PROBLEM TO SOLVE:
Look over the material for the string "none". Copy every line where it turns up.

SOURCE DATA:
+ + +

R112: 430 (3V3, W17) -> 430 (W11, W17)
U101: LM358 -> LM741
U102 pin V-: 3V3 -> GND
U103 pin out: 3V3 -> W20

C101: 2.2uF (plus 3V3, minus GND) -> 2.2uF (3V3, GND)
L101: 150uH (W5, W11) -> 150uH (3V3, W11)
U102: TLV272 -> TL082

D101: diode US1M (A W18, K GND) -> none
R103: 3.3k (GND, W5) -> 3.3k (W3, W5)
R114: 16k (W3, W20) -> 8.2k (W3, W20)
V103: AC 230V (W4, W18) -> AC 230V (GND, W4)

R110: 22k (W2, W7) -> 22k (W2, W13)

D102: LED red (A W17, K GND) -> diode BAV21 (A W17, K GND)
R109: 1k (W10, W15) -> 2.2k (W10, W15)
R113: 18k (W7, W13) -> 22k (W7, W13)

+ + +

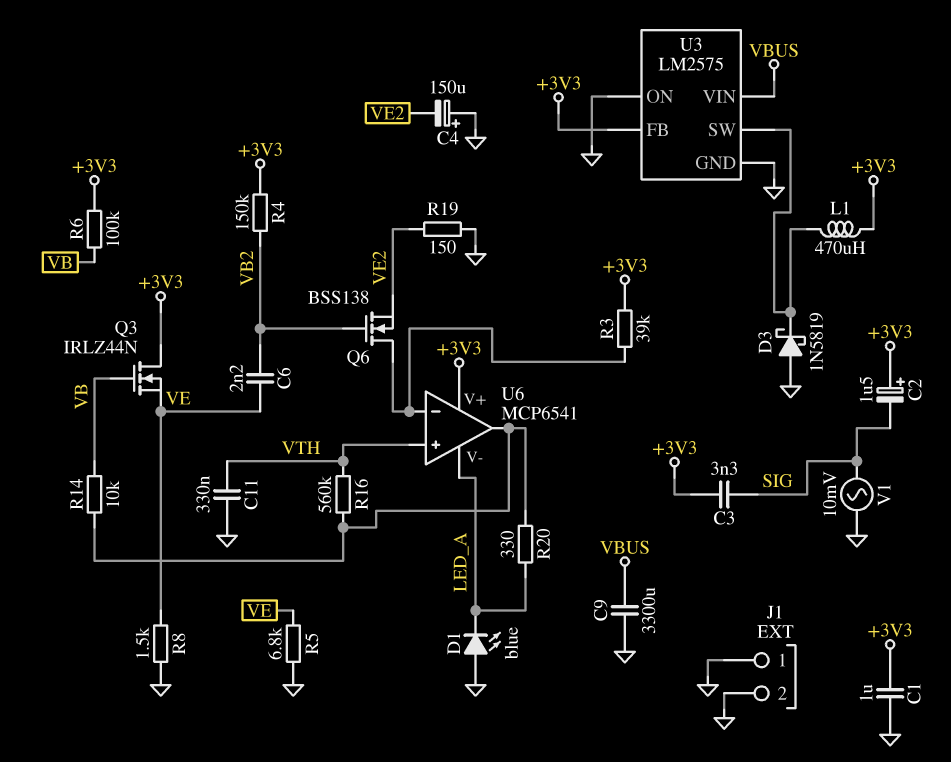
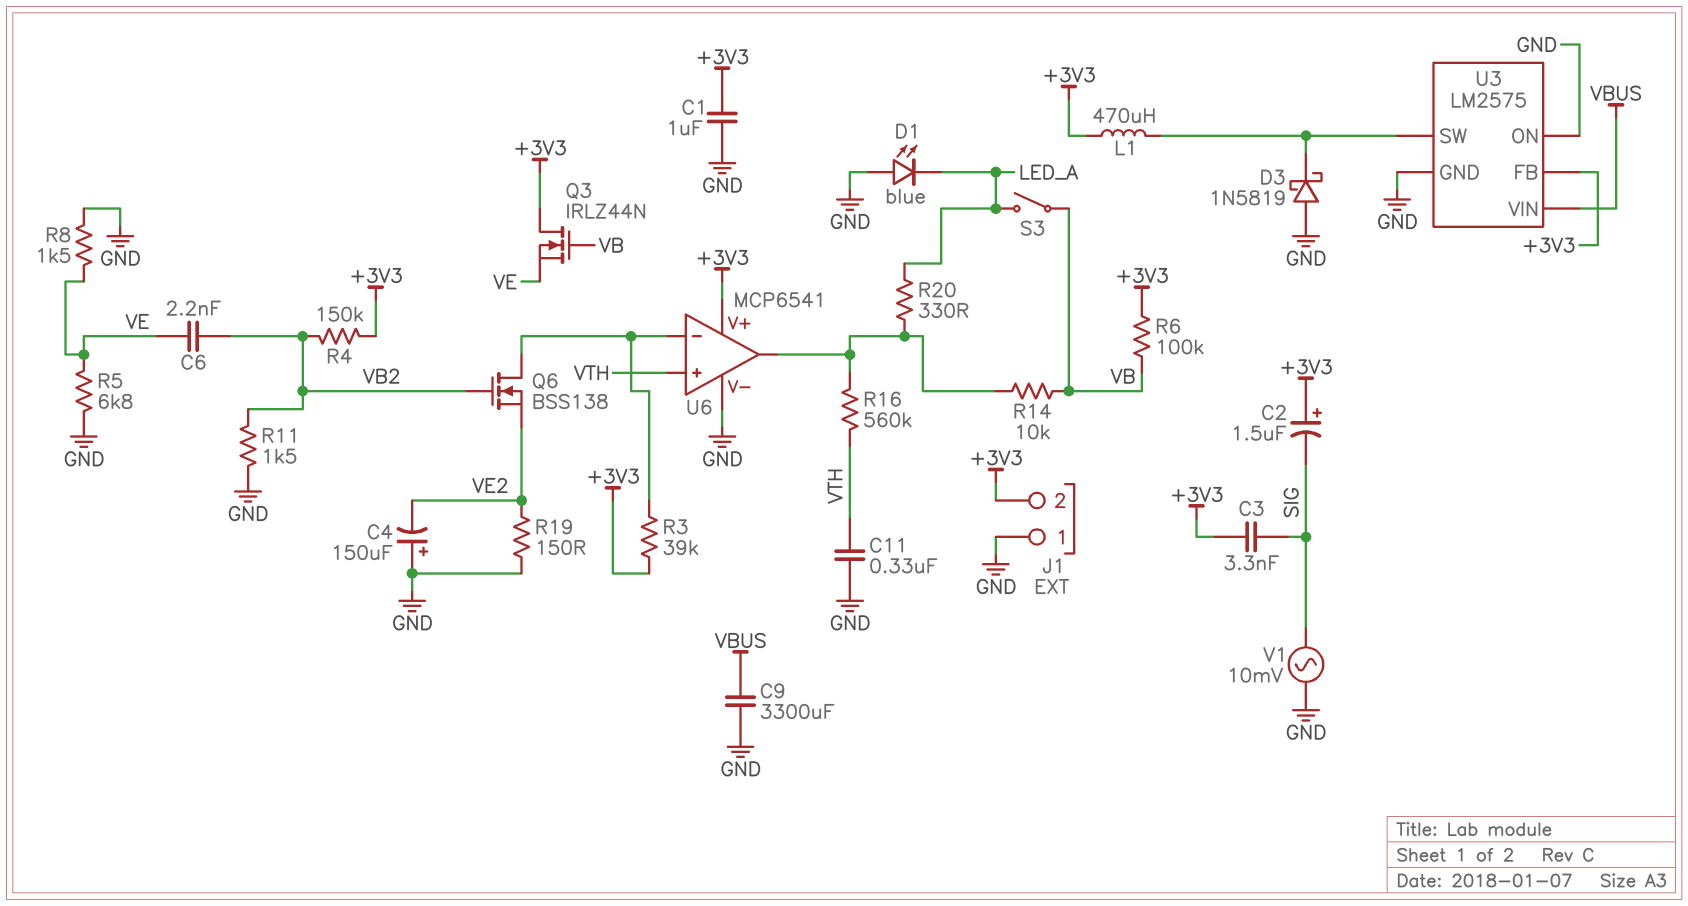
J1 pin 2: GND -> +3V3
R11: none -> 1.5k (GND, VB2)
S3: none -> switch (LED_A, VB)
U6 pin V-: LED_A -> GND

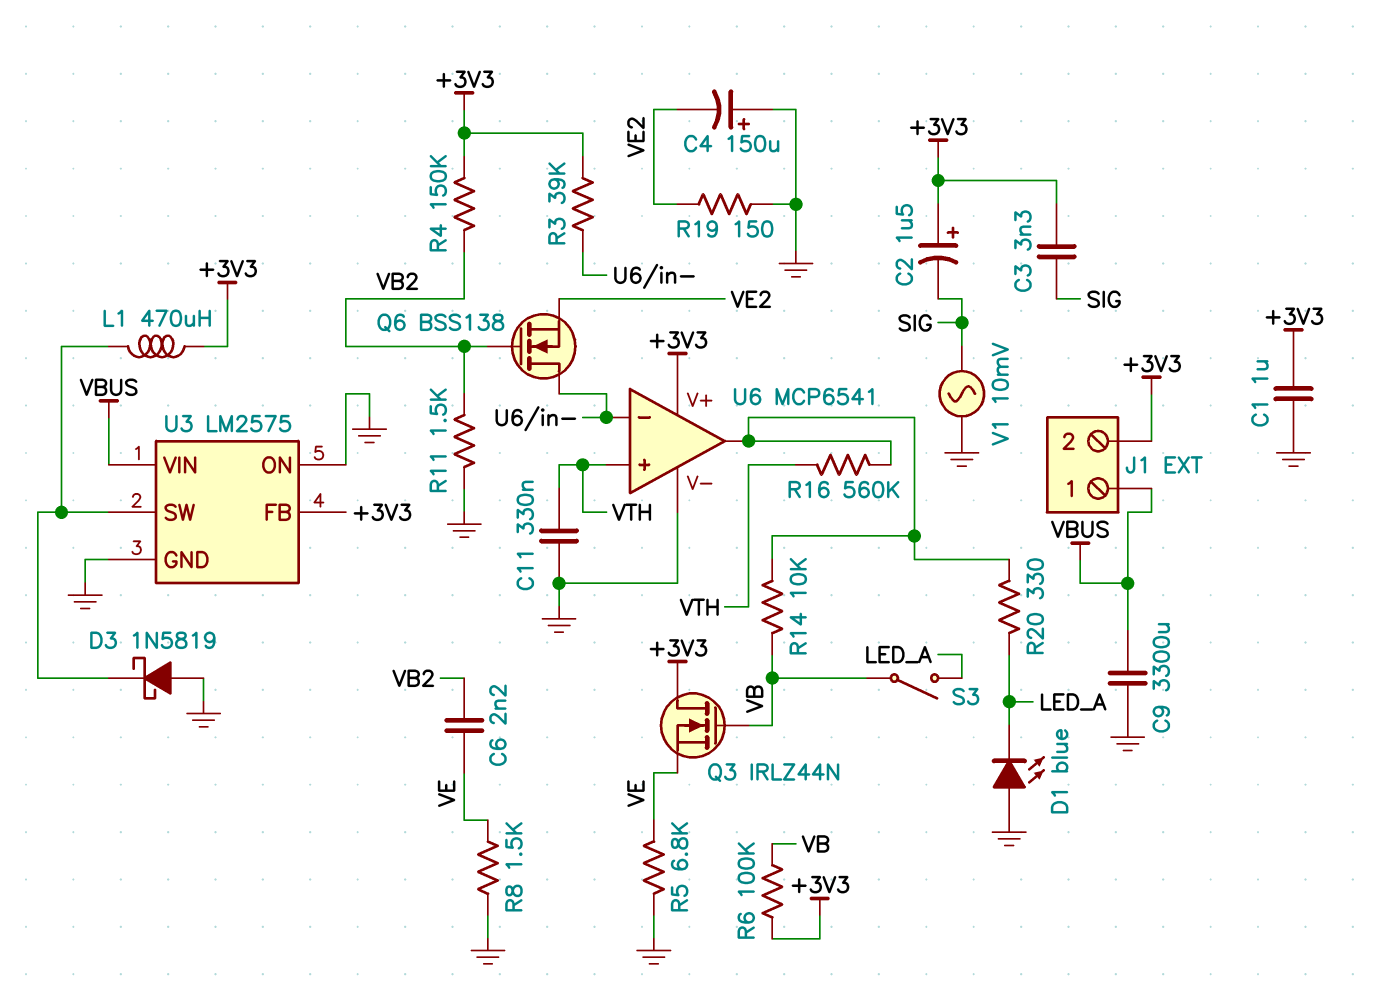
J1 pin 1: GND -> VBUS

+ + +

ANSWER BOX:
D101: diode US1M (A W18, K GND) -> none
R11: none -> 1.5k (GND, VB2)
S3: none -> switch (LED_A, VB)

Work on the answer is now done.